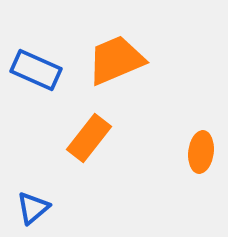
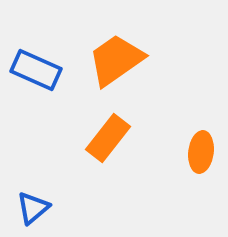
orange trapezoid: rotated 12 degrees counterclockwise
orange rectangle: moved 19 px right
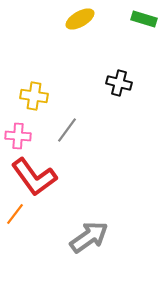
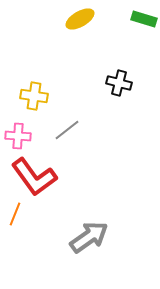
gray line: rotated 16 degrees clockwise
orange line: rotated 15 degrees counterclockwise
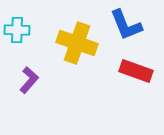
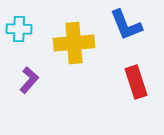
cyan cross: moved 2 px right, 1 px up
yellow cross: moved 3 px left; rotated 24 degrees counterclockwise
red rectangle: moved 11 px down; rotated 52 degrees clockwise
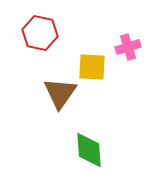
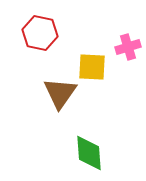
green diamond: moved 3 px down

★ ★ ★ ★

## EXERCISE
Wherever the string "down" appears in a line of the records, copy that line.

## WRITTEN RESPONSE
red rectangle: moved 11 px down; rotated 52 degrees clockwise
green diamond: moved 3 px down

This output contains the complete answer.